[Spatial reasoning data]
● ● ●

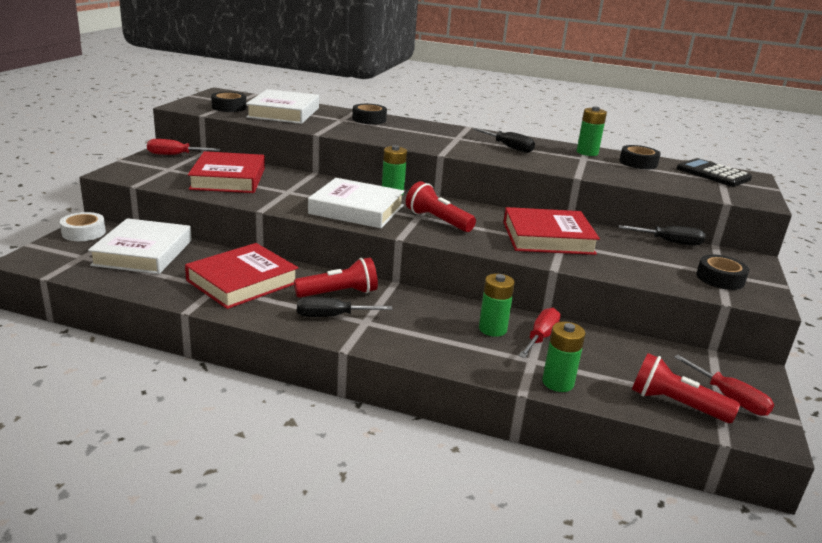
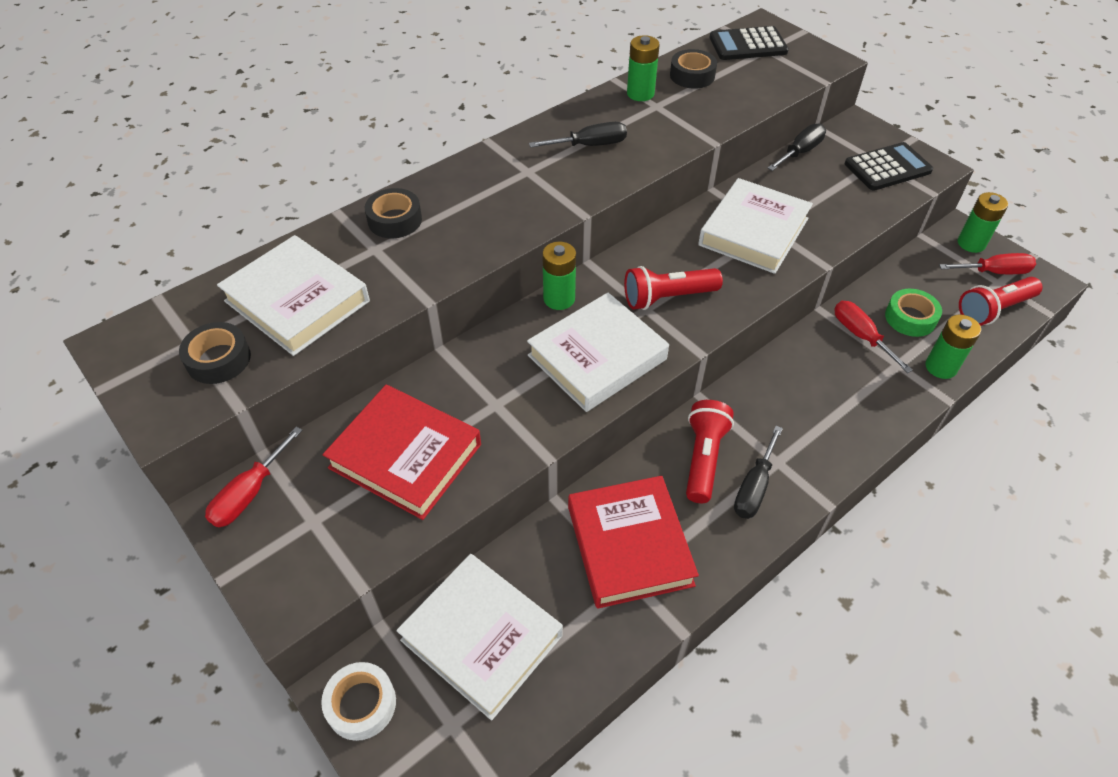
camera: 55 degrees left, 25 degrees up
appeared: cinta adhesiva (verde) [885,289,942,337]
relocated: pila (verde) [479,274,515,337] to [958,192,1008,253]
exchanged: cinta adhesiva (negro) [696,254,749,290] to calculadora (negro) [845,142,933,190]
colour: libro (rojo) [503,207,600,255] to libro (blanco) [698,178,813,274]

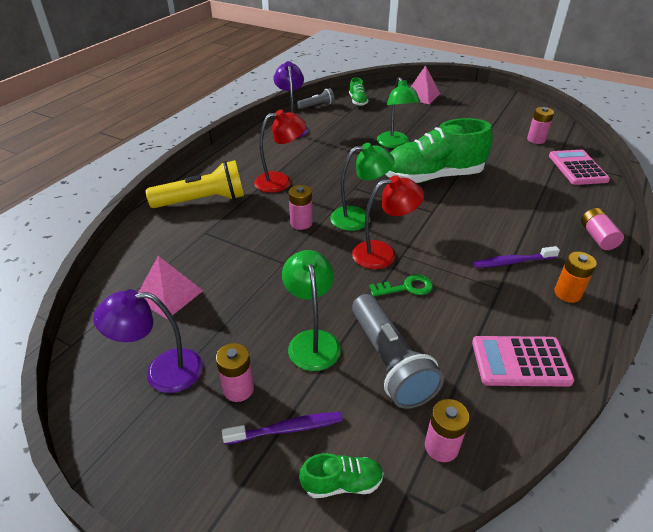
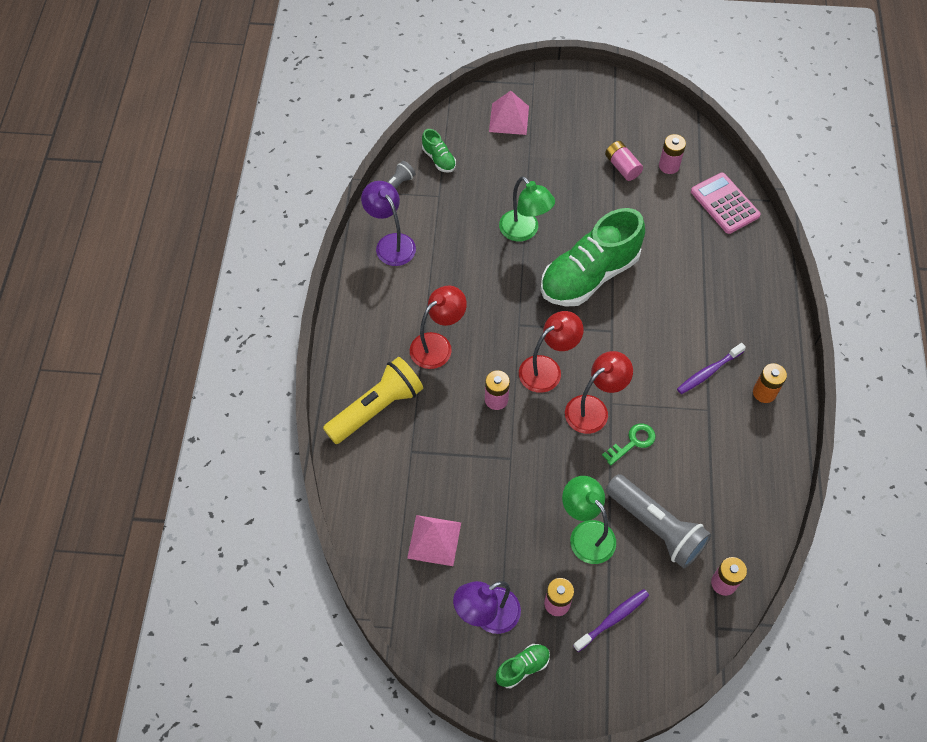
camera: 25 degrees left, 20 degrees up
missing: calculadora (rosa) [472,336,574,387]
relocated: zapato (verde) [299,453,384,498] to [496,644,550,688]; pila (rosa) [581,208,624,250] to [605,141,643,181]
colour: lámpara (verde) [330,143,394,231] to lámpara (rojo) [519,311,584,393]

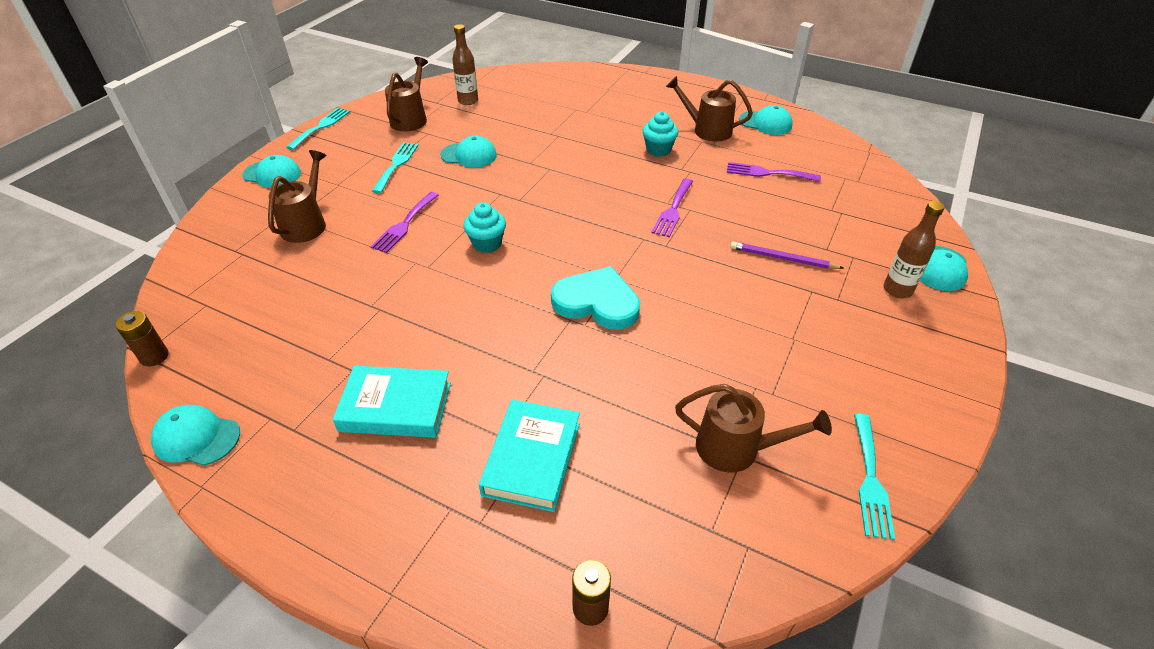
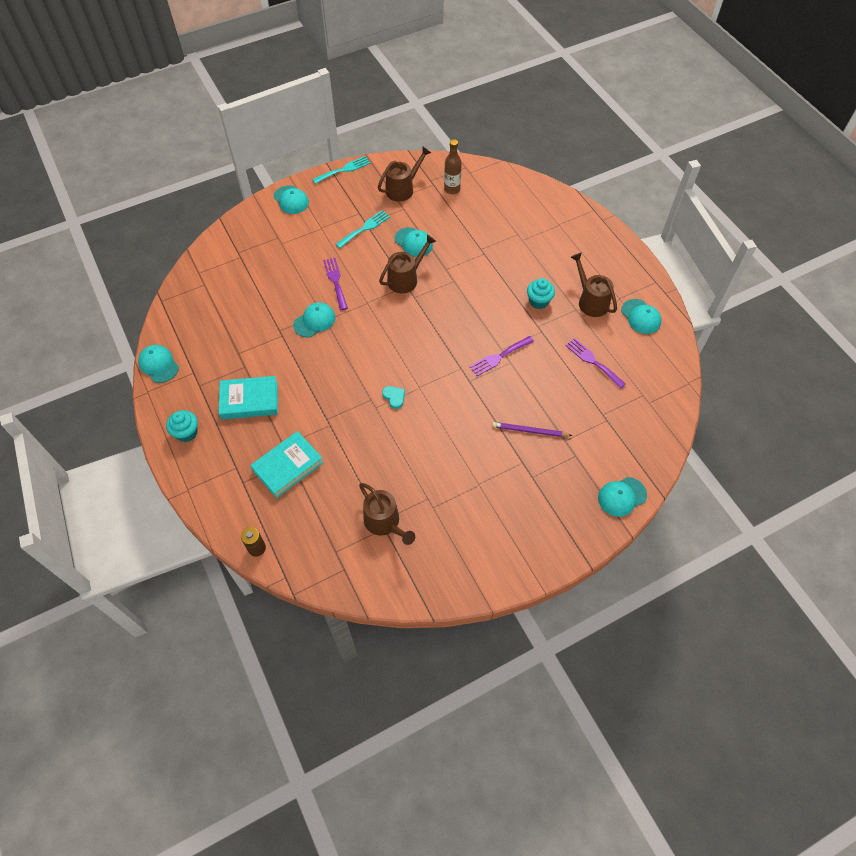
camera: 35 degrees right, 15 degrees up
missing: pila (marrón) [115,311,169,367]; tenedor (turquesa) [854,414,895,540]; botella (marrón) [884,201,945,298]
appeared: gorra (turquesa) [293,302,335,337]
relocated: regadera (marrón) [268,150,327,243] to [379,235,436,293]; magdalena (turquesa) [463,202,506,253] to [166,410,198,442]
spun: libro (turquesa) [333,366,451,438] = [219,376,278,420] 45 degrees counterclockwise; tenedor (morado) [370,192,439,253] = [323,258,348,310] 105 degrees clockwise; lápiz (morado) [730,241,844,269] = [492,422,572,437] 45 degrees counterclockwise
size: corazón (turquesa) [551,266,640,330] = [382,386,405,409] x0.45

● ● ●

Exercise requirements: The lines to return are those with the string "turquesa" in them; copy each from the entries above.

Written answer:
missing: pila (marrón) [115,311,169,367]; tenedor (turquesa) [854,414,895,540]; botella (marrón) [884,201,945,298]
appeared: gorra (turquesa) [293,302,335,337]
relocated: regadera (marrón) [268,150,327,243] to [379,235,436,293]; magdalena (turquesa) [463,202,506,253] to [166,410,198,442]
spun: libro (turquesa) [333,366,451,438] = [219,376,278,420] 45 degrees counterclockwise; tenedor (morado) [370,192,439,253] = [323,258,348,310] 105 degrees clockwise; lápiz (morado) [730,241,844,269] = [492,422,572,437] 45 degrees counterclockwise
size: corazón (turquesa) [551,266,640,330] = [382,386,405,409] x0.45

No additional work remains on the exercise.